>> begin

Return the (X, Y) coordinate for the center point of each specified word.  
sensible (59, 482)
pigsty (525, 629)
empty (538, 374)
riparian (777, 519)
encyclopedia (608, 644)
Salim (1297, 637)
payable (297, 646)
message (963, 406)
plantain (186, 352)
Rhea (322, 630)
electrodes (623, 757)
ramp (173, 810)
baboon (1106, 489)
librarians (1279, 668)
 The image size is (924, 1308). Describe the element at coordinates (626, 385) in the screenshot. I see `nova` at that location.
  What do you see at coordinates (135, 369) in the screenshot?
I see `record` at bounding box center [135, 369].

>> end

### Written instruction
Can you convert the lines above into a numbered list and leave out any blank lines?

### Result for this task
1. Return the (X, Y) coordinate for the center point of each specified word.  
2. sensible (59, 482)
3. pigsty (525, 629)
4. empty (538, 374)
5. riparian (777, 519)
6. encyclopedia (608, 644)
7. Salim (1297, 637)
8. payable (297, 646)
9. message (963, 406)
10. plantain (186, 352)
11. Rhea (322, 630)
12. electrodes (623, 757)
13. ramp (173, 810)
14. baboon (1106, 489)
15. librarians (1279, 668)
16.  The image size is (924, 1308). Describe the element at coordinates (626, 385) in the screenshot. I see `nova` at that location.
17.   What do you see at coordinates (135, 369) in the screenshot?
18. I see `record` at bounding box center [135, 369].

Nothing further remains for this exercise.